* _Aim of the exercise_: When you reach the line containing "GAS1 pin DO: TX -> D7" in the records below, start copying exactly, and stop once you have copied the line containing "BUTTON1 pin VCC: none -> 3V3".

===== Input records =====

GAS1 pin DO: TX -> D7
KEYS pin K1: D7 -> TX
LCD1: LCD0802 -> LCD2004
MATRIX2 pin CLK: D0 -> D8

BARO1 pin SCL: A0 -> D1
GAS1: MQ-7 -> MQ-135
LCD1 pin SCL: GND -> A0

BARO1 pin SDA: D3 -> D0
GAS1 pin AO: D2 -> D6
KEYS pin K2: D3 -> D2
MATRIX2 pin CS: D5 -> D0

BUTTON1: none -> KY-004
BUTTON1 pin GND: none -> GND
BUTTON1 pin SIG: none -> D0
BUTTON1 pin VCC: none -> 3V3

=====
===== Input records =====

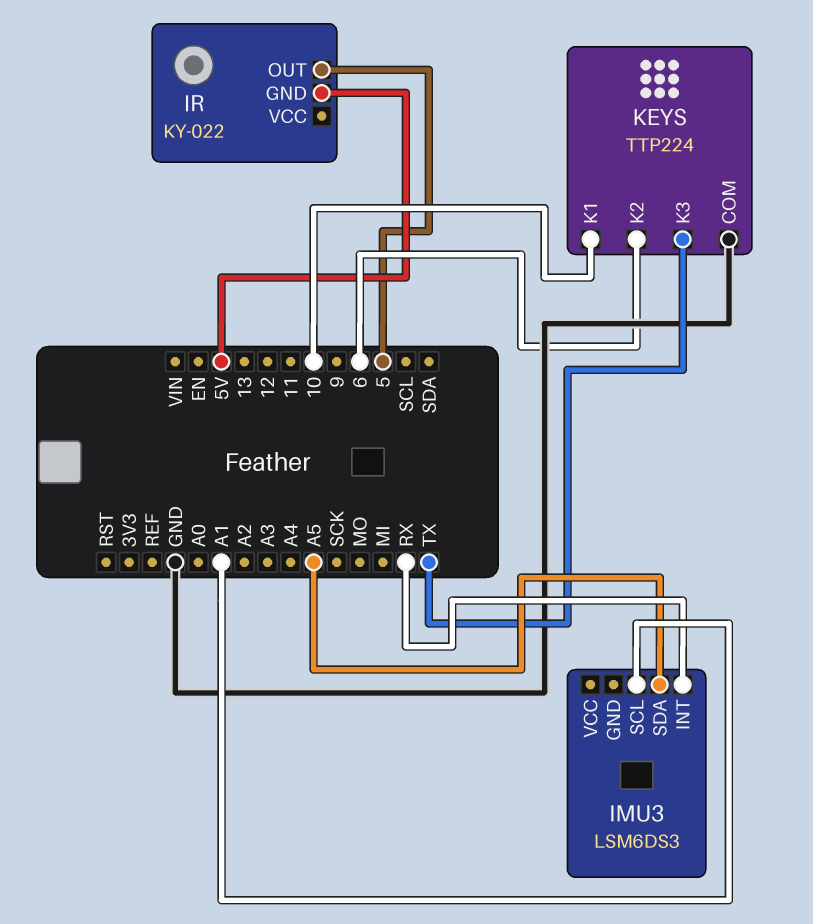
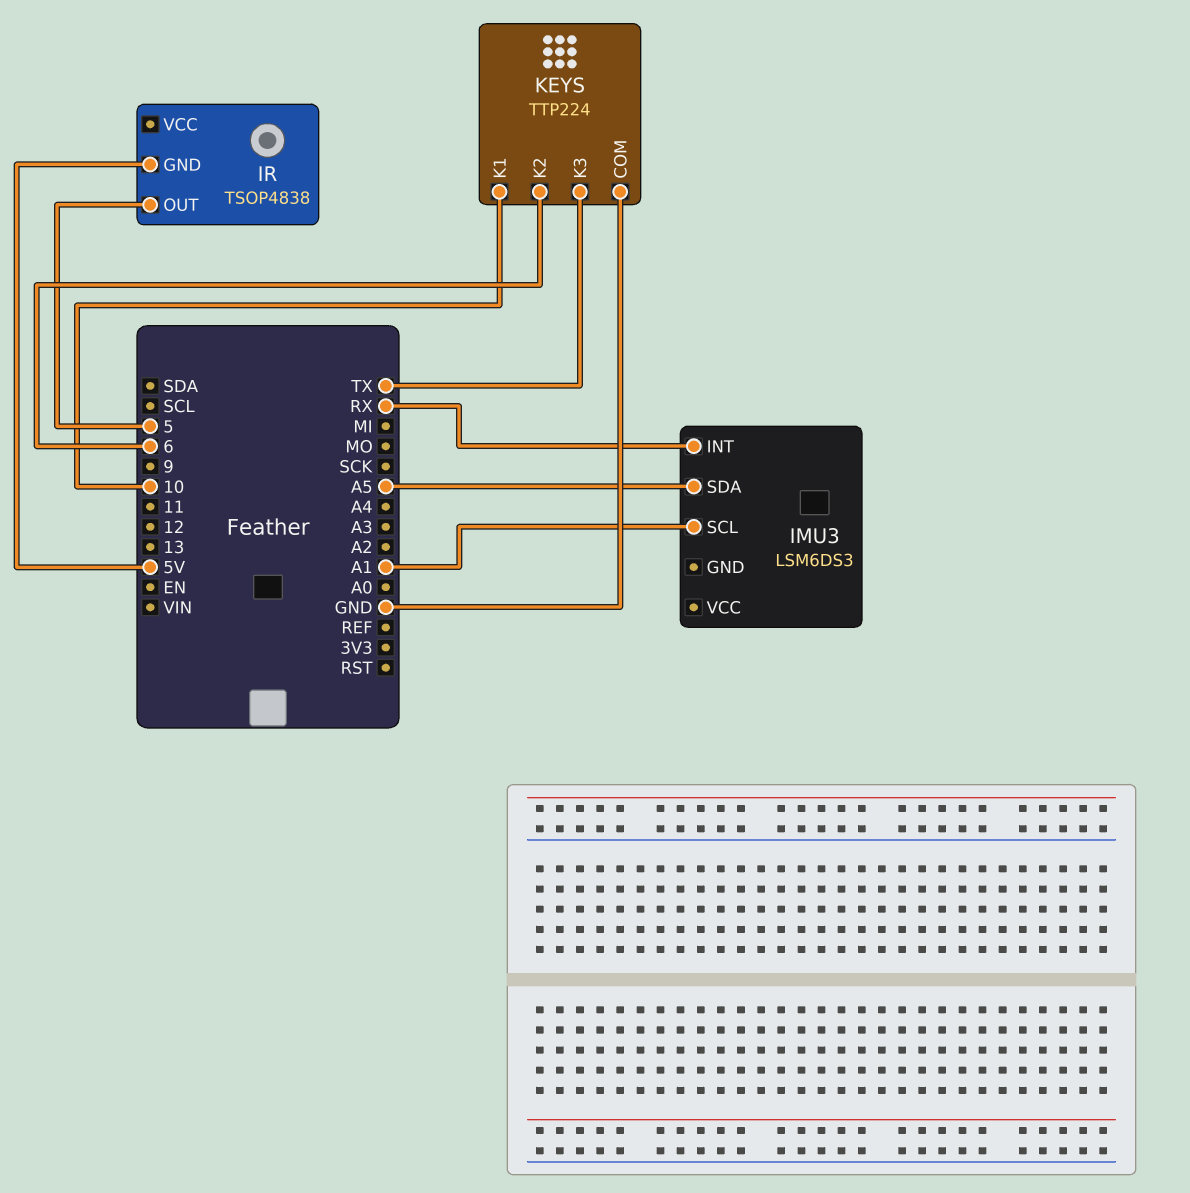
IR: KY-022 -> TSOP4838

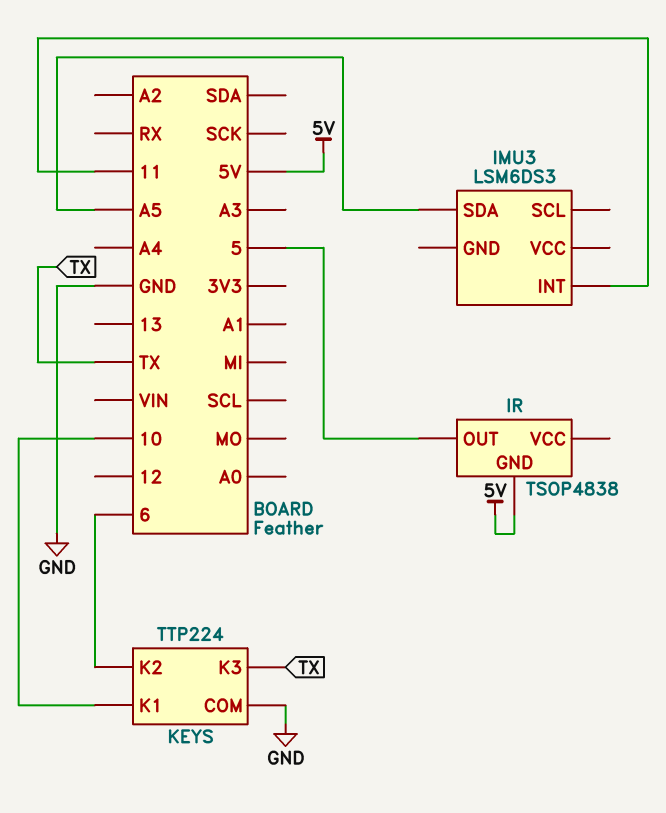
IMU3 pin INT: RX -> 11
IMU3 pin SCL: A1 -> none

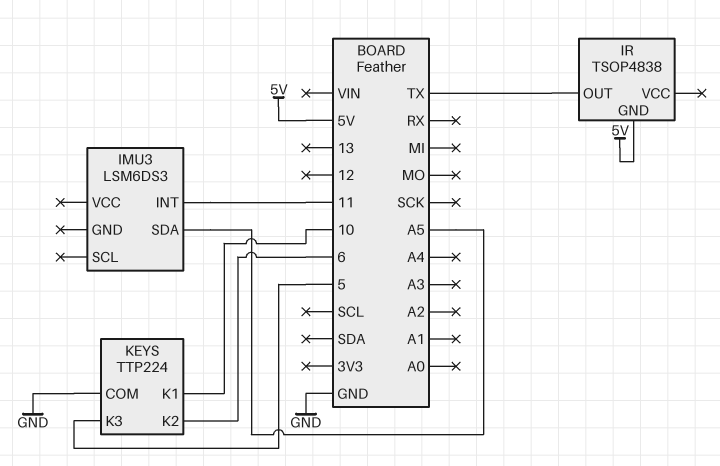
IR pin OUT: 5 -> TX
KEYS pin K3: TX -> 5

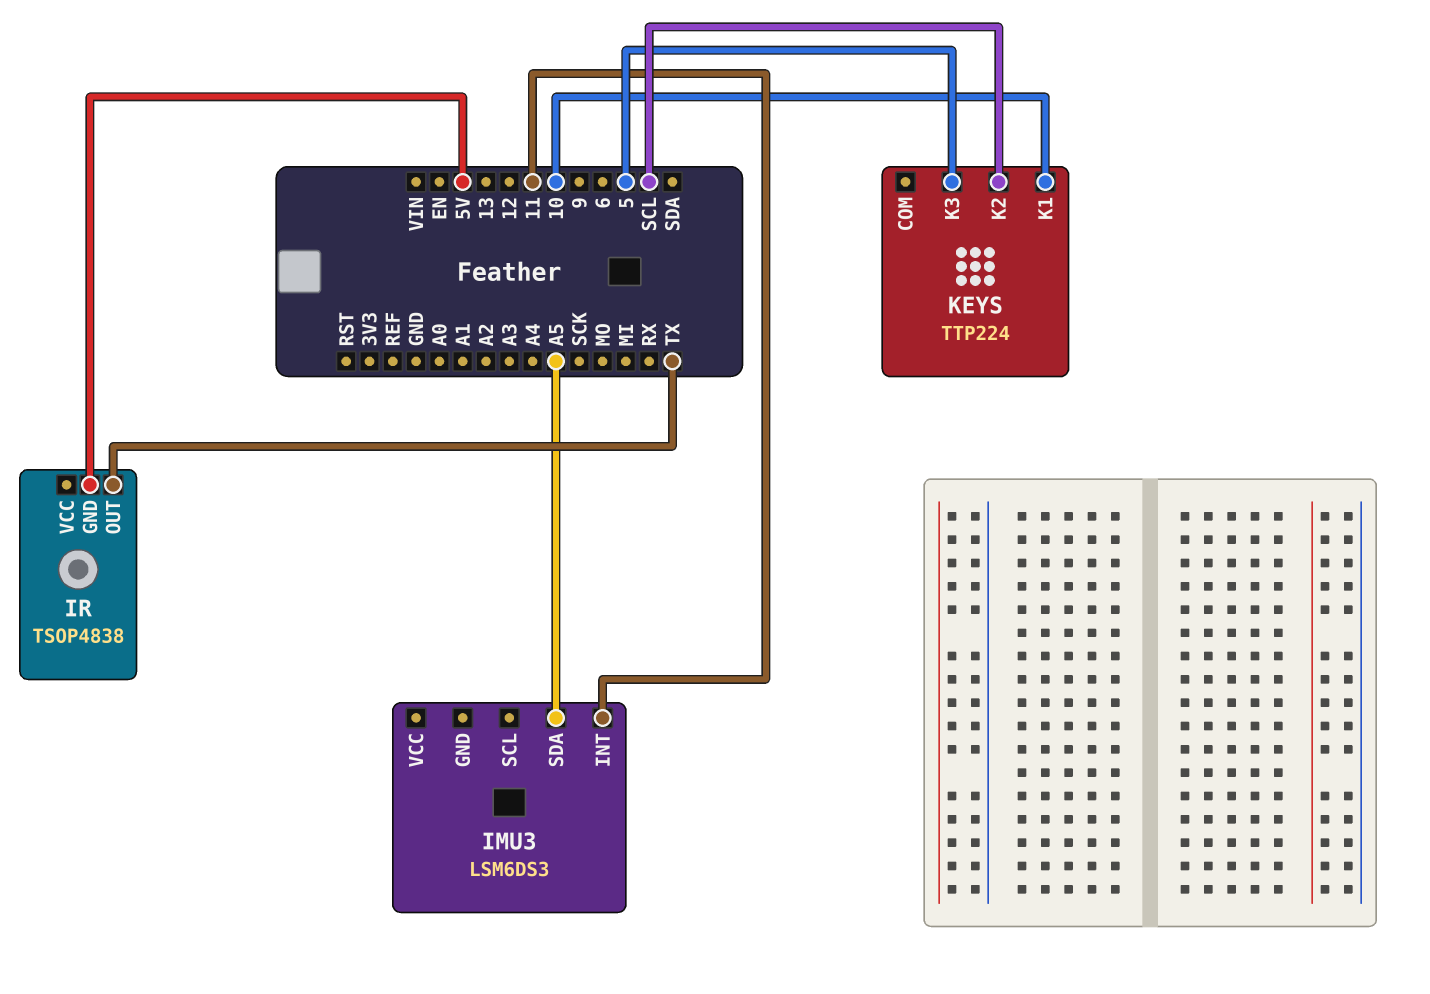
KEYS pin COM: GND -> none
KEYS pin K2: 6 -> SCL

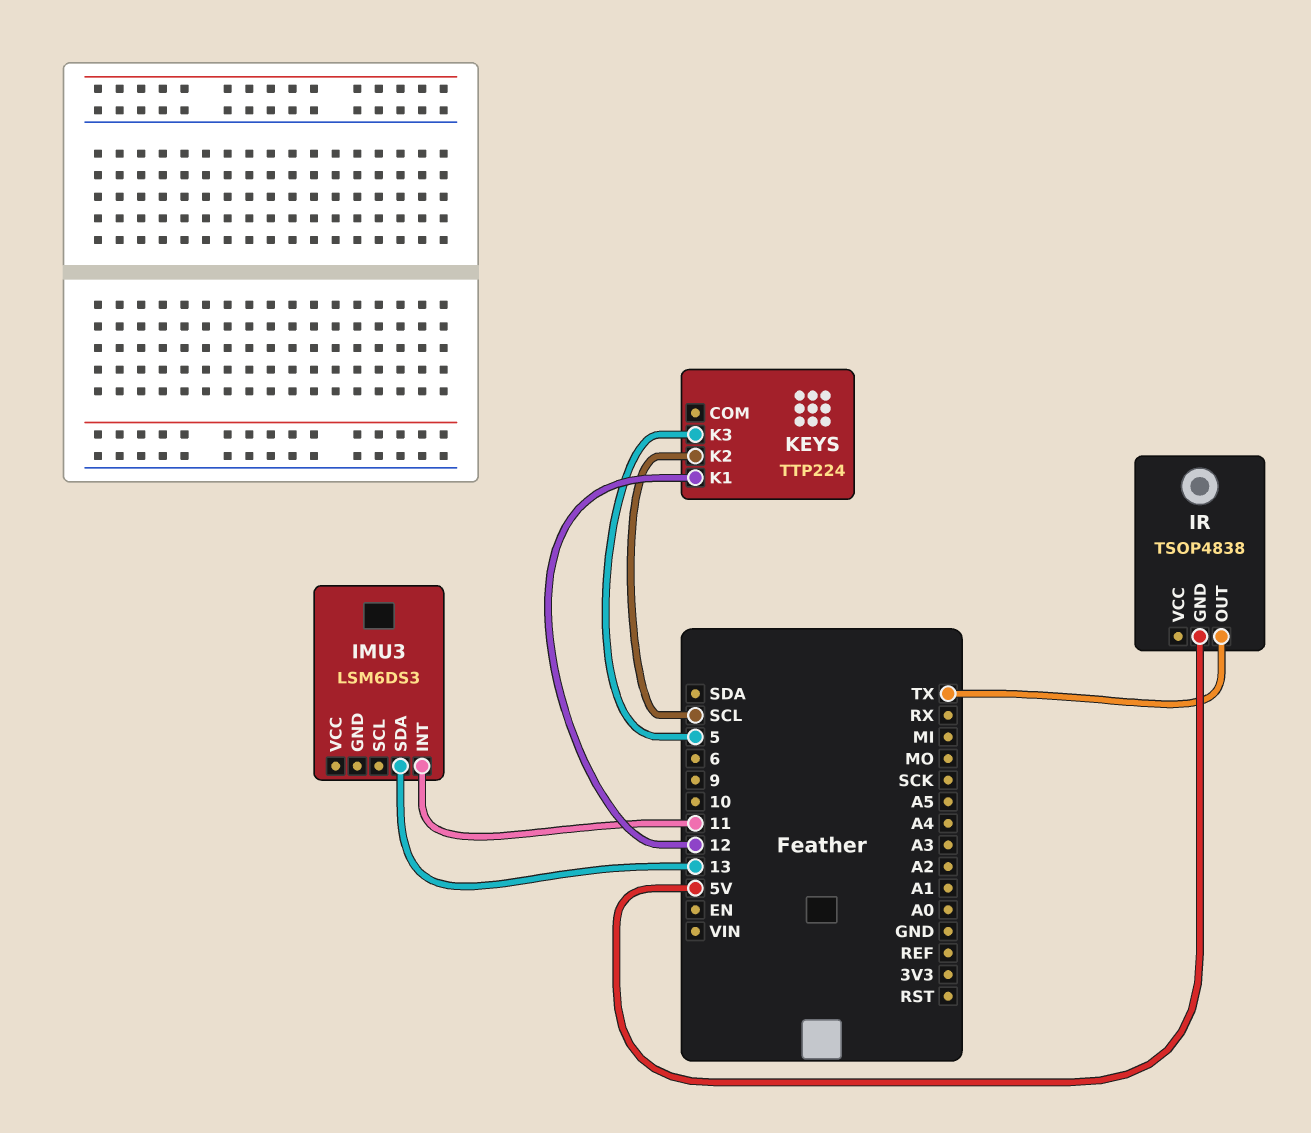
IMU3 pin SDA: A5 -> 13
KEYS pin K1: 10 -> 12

=====

* _Your solution_:
GAS1 pin DO: TX -> D7
KEYS pin K1: D7 -> TX
LCD1: LCD0802 -> LCD2004
MATRIX2 pin CLK: D0 -> D8

BARO1 pin SCL: A0 -> D1
GAS1: MQ-7 -> MQ-135
LCD1 pin SCL: GND -> A0

BARO1 pin SDA: D3 -> D0
GAS1 pin AO: D2 -> D6
KEYS pin K2: D3 -> D2
MATRIX2 pin CS: D5 -> D0

BUTTON1: none -> KY-004
BUTTON1 pin GND: none -> GND
BUTTON1 pin SIG: none -> D0
BUTTON1 pin VCC: none -> 3V3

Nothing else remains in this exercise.